* [Assignment]:
Go through the lines below and repeat each one exactly, skipping pictures.

* [Data for review]:
☆ ☆ ☆ ☆

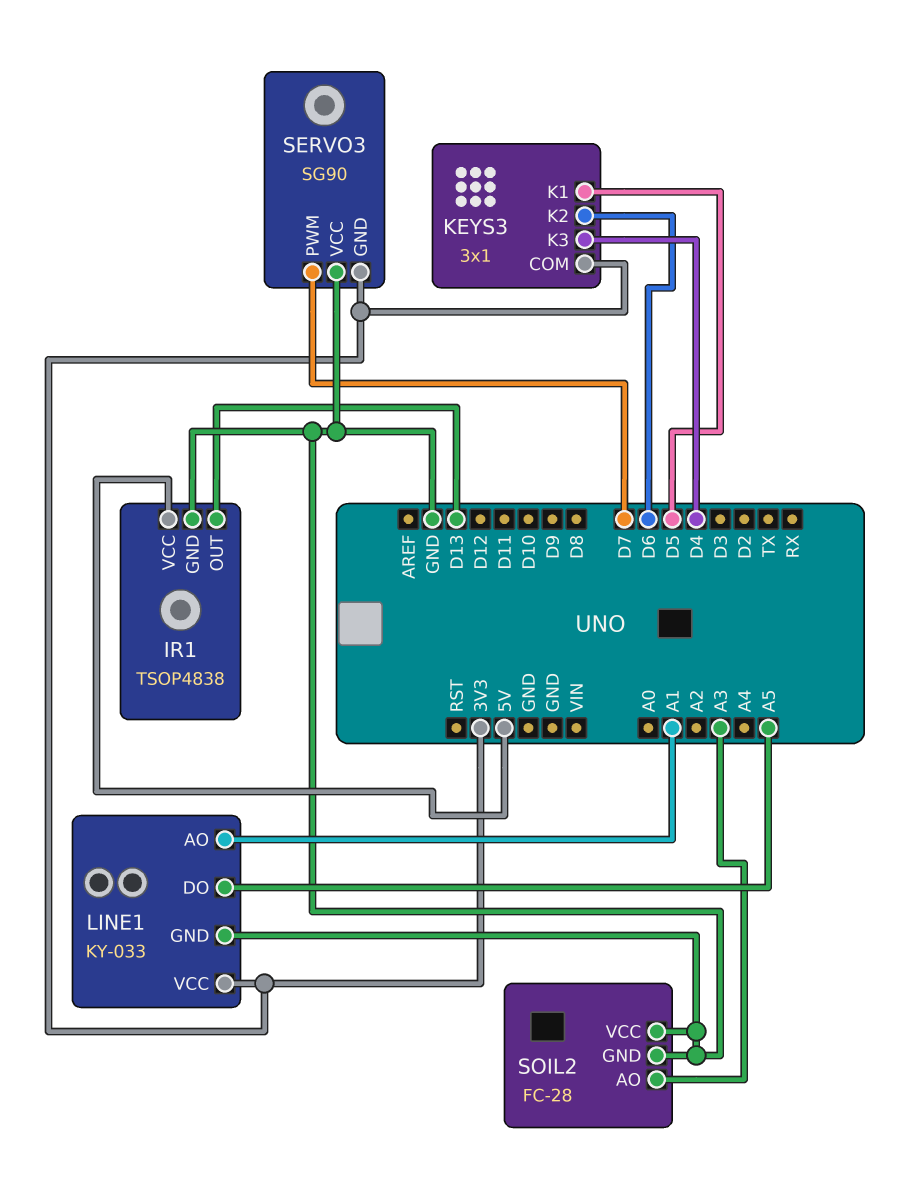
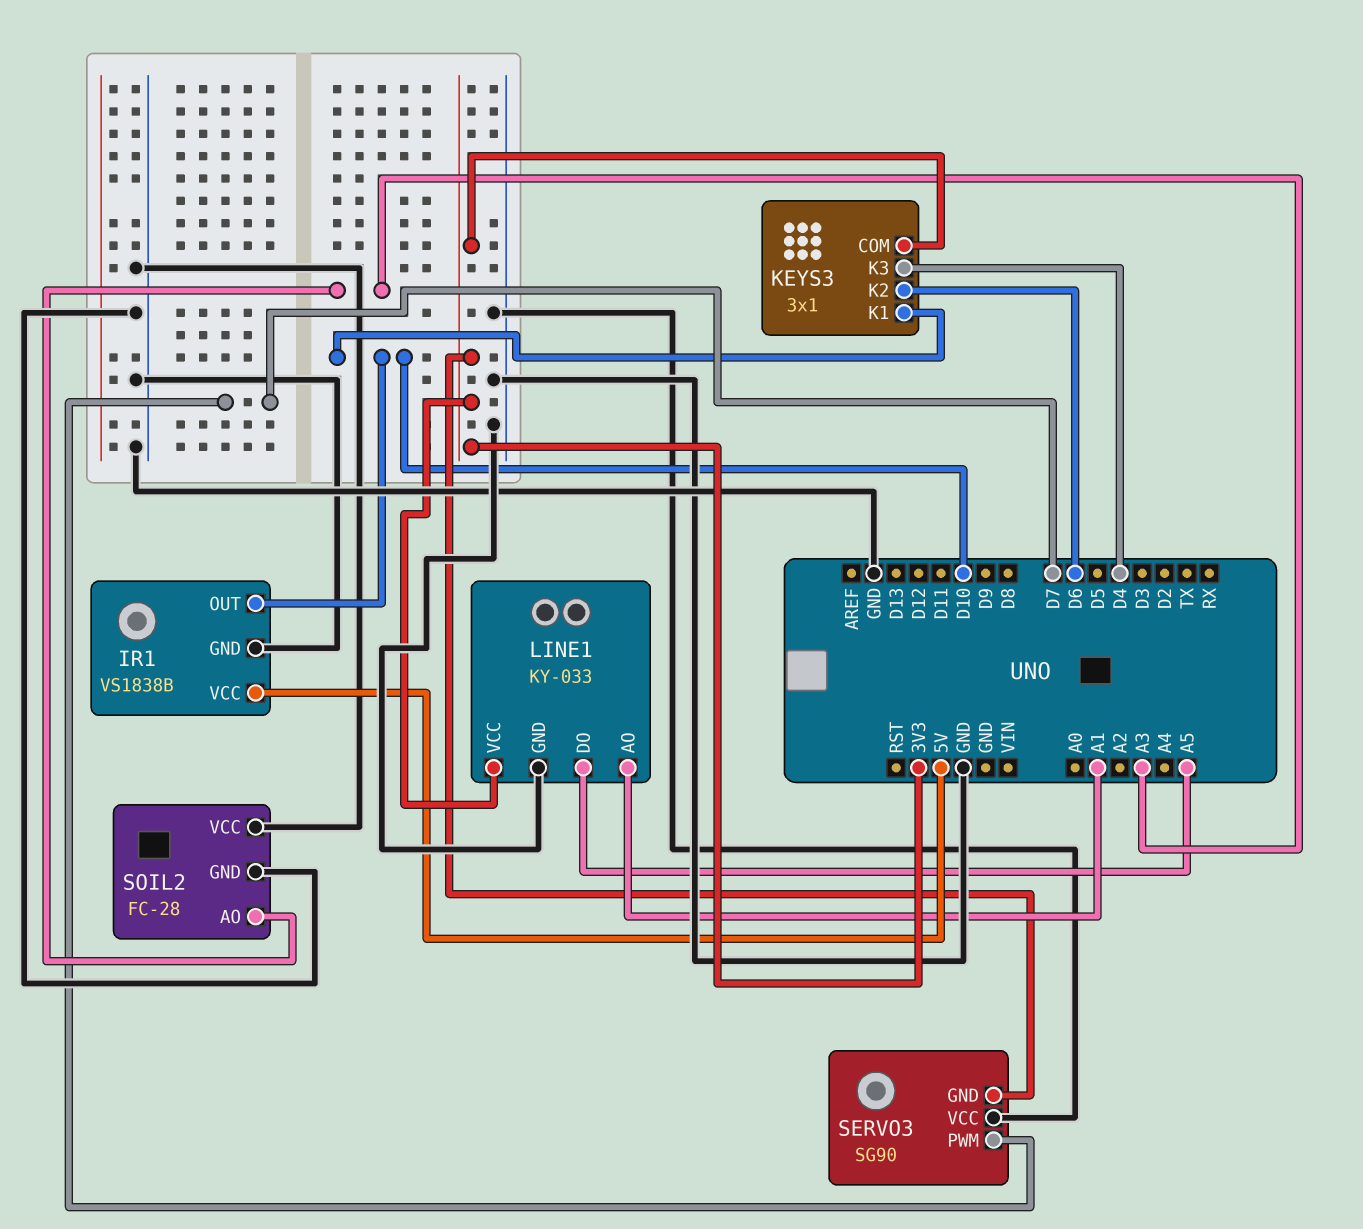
IR1: TSOP4838 -> VS1838B
IR1 pin OUT: D13 -> D10
KEYS3 pin K1: D5 -> D10

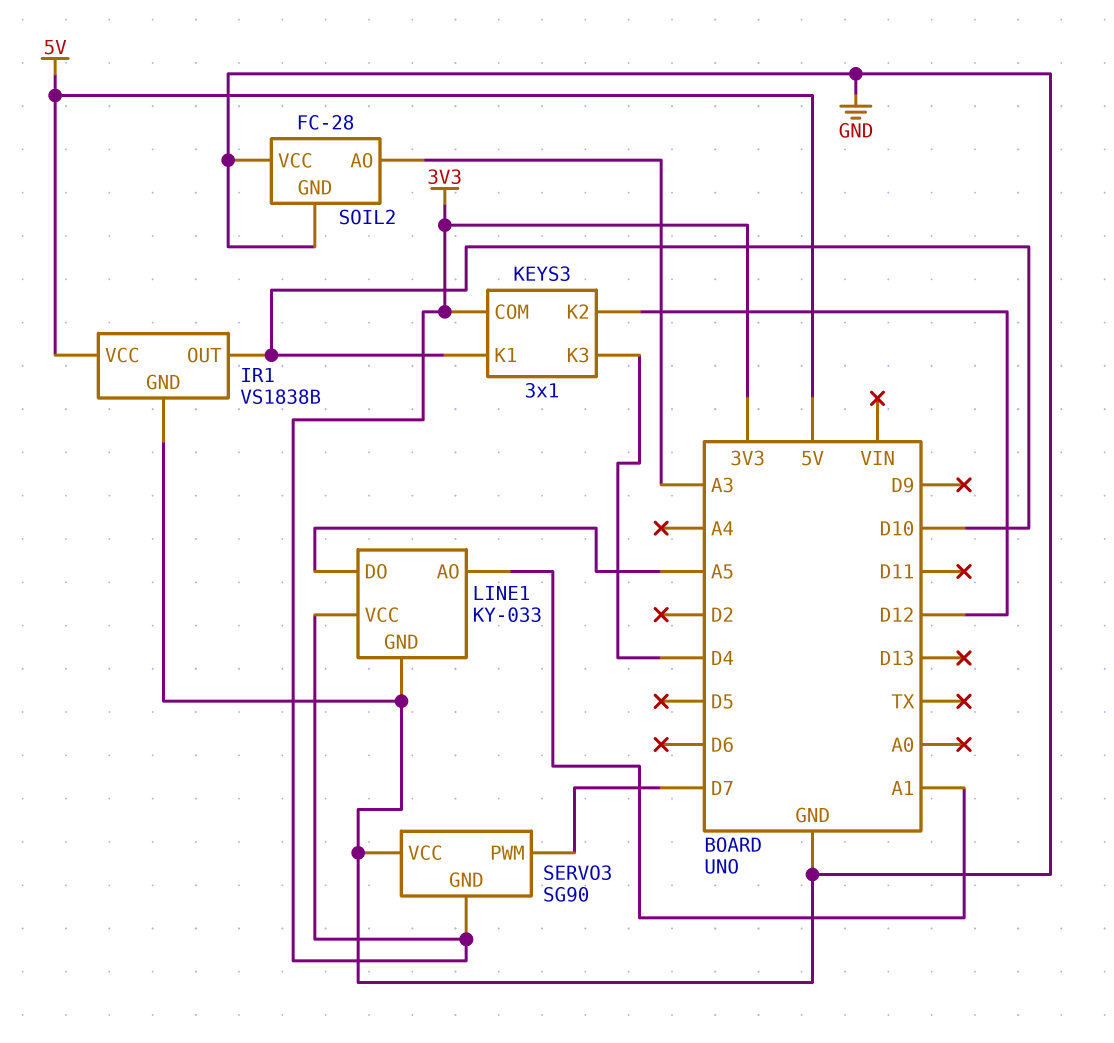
KEYS3 pin K2: D6 -> D12

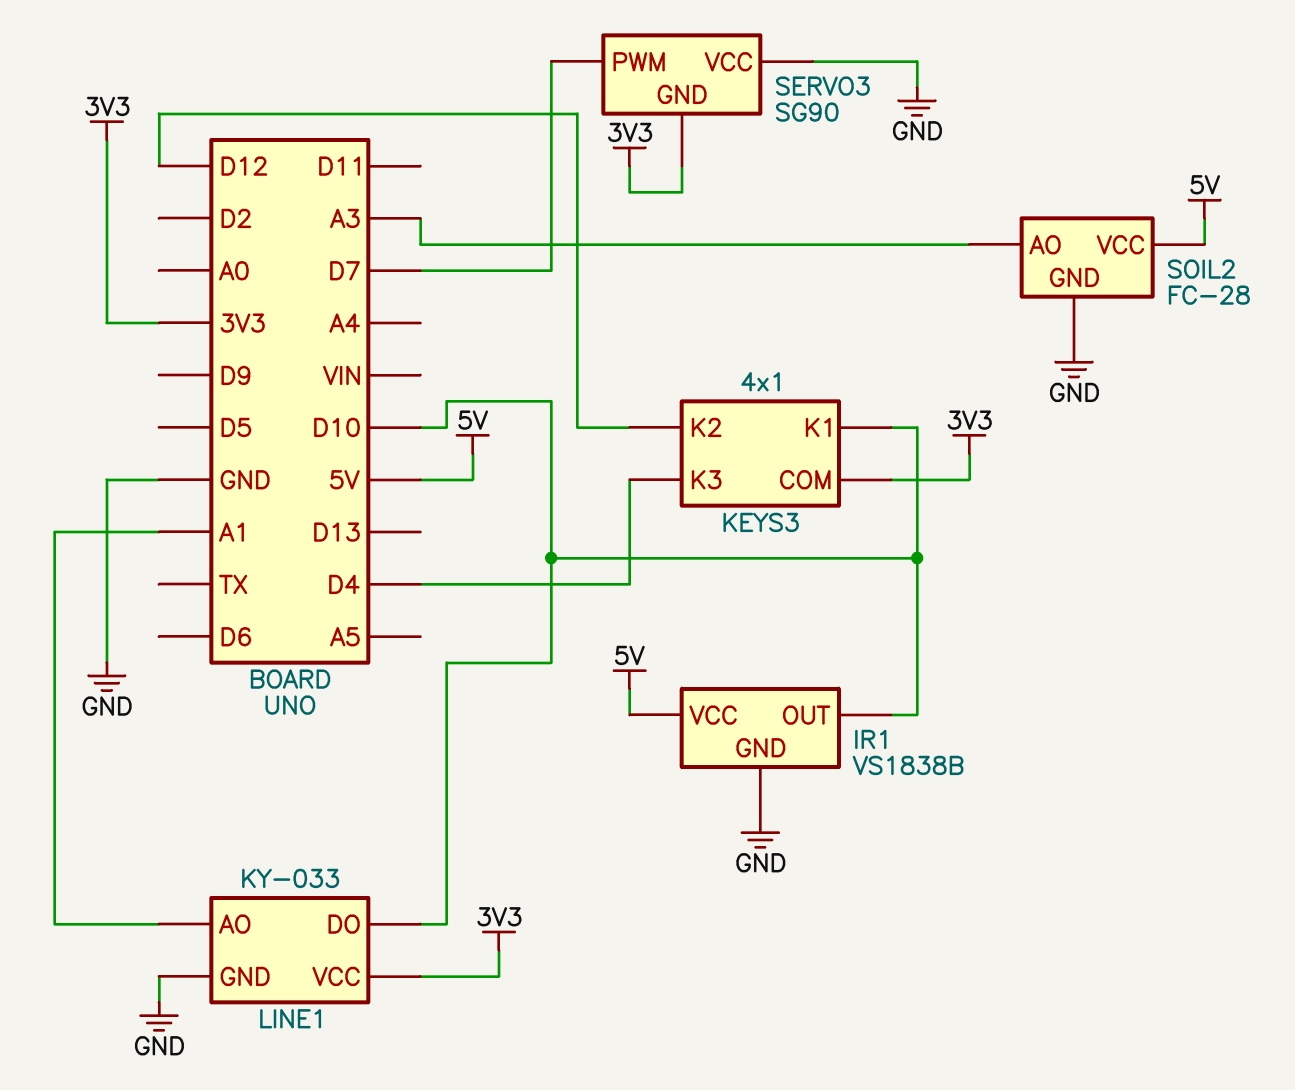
KEYS3: 3x1 -> 4x1
LINE1 pin DO: A5 -> D10
SOIL2 pin VCC: GND -> 5V

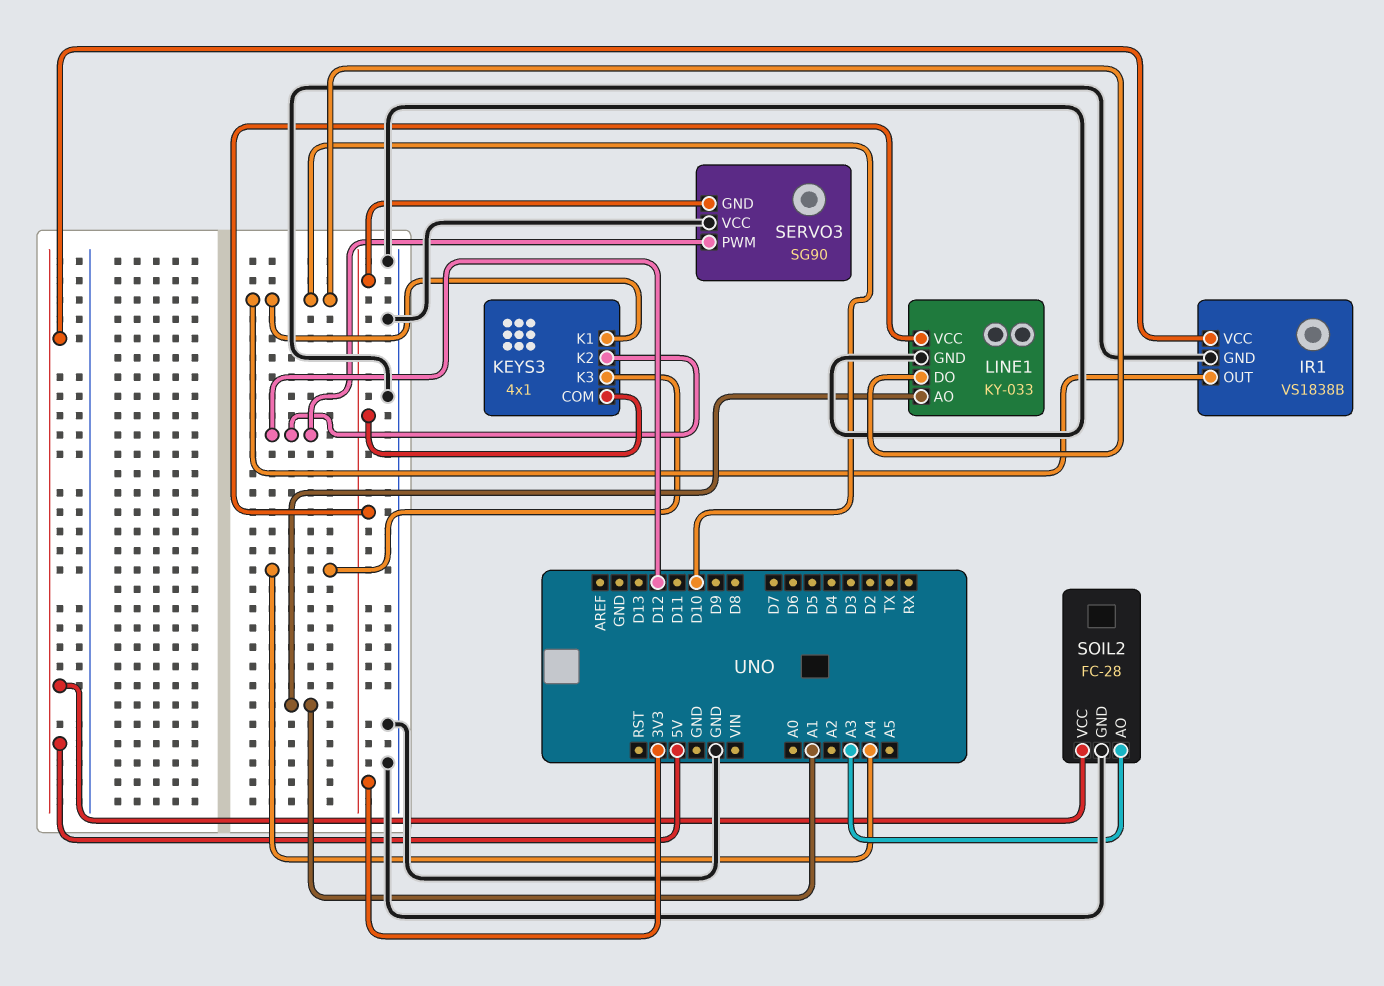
KEYS3 pin K3: D4 -> A4
SERVO3 pin PWM: D7 -> D12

☆ ☆ ☆ ☆

* [Your solution]:
IR1: TSOP4838 -> VS1838B
IR1 pin OUT: D13 -> D10
KEYS3 pin K1: D5 -> D10

KEYS3 pin K2: D6 -> D12

KEYS3: 3x1 -> 4x1
LINE1 pin DO: A5 -> D10
SOIL2 pin VCC: GND -> 5V

KEYS3 pin K3: D4 -> A4
SERVO3 pin PWM: D7 -> D12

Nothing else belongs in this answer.